**WHAT TO DO:** Your answer must consist of exactly the lines below, starting with the line with "camera: 35 degrees right, 5 degrees up" and going on through the line with "(157, 162) = (302, 97): white", and nothing else.

**DATA FOR REVIEW:**

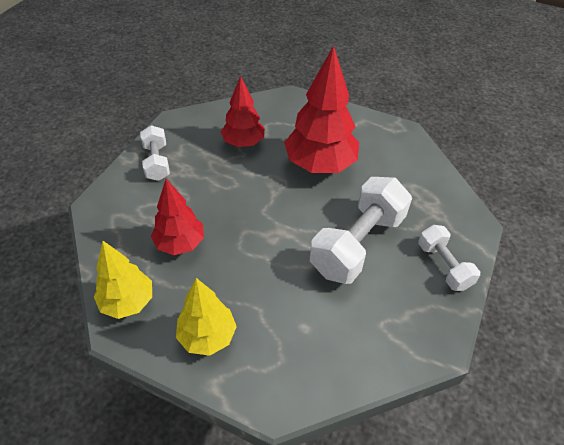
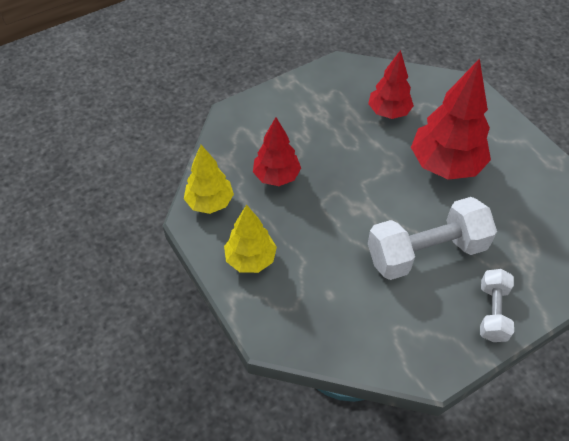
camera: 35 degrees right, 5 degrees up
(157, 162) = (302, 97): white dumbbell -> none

---

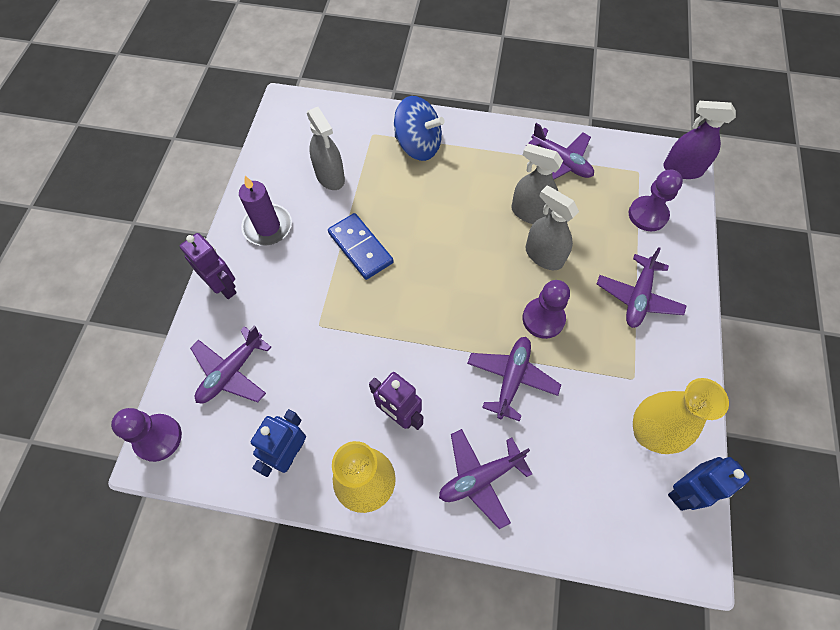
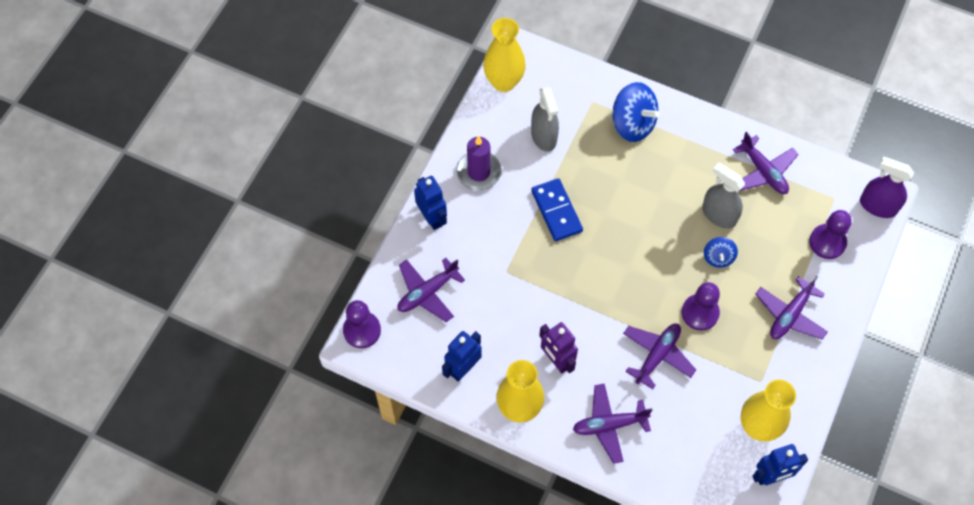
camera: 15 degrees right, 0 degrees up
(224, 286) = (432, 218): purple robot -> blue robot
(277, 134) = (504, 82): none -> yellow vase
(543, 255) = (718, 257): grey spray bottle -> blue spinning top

==

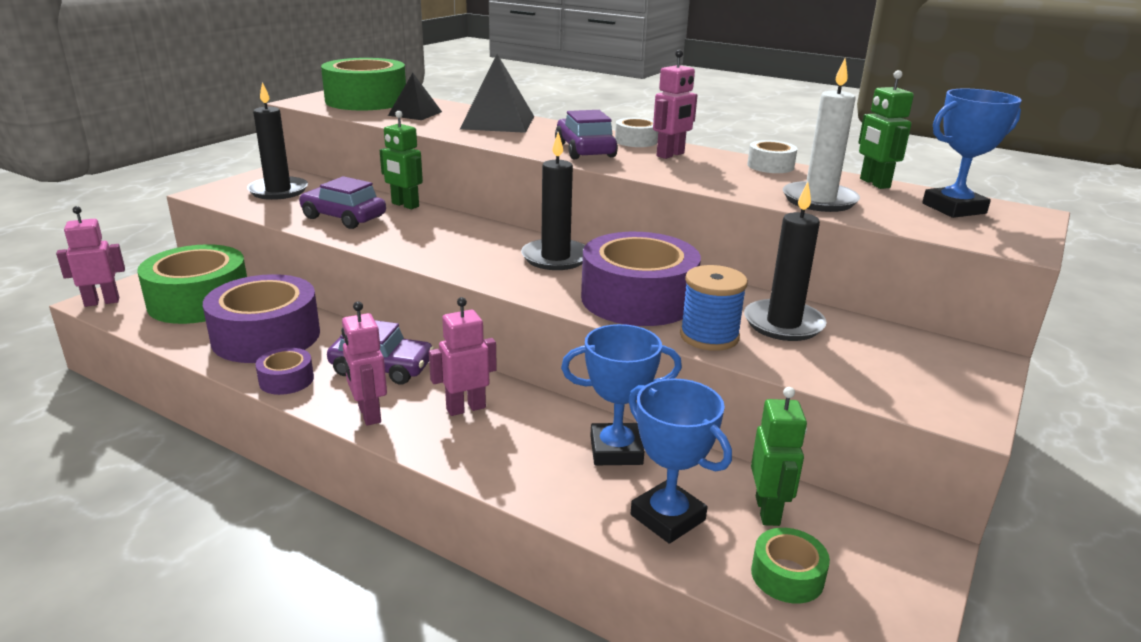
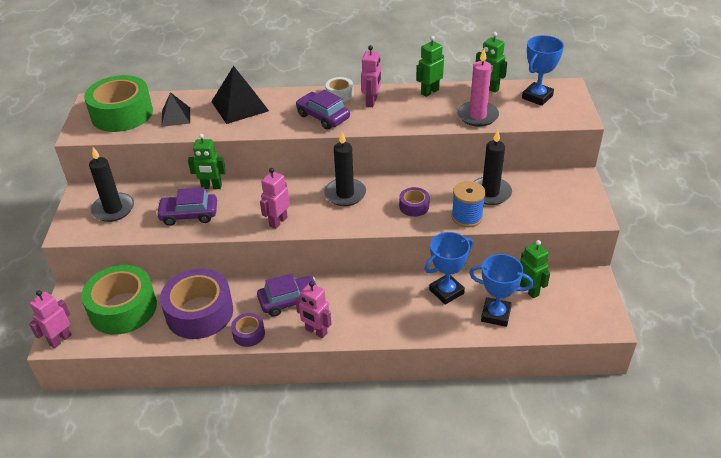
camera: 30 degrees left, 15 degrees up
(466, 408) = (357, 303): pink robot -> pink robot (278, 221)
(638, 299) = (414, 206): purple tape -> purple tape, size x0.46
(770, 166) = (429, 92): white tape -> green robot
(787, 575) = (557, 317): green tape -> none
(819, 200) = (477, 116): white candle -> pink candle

**RESPONSE BOX:**
camera: 35 degrees right, 5 degrees up
(157, 162) = (302, 97): white dumbbell -> none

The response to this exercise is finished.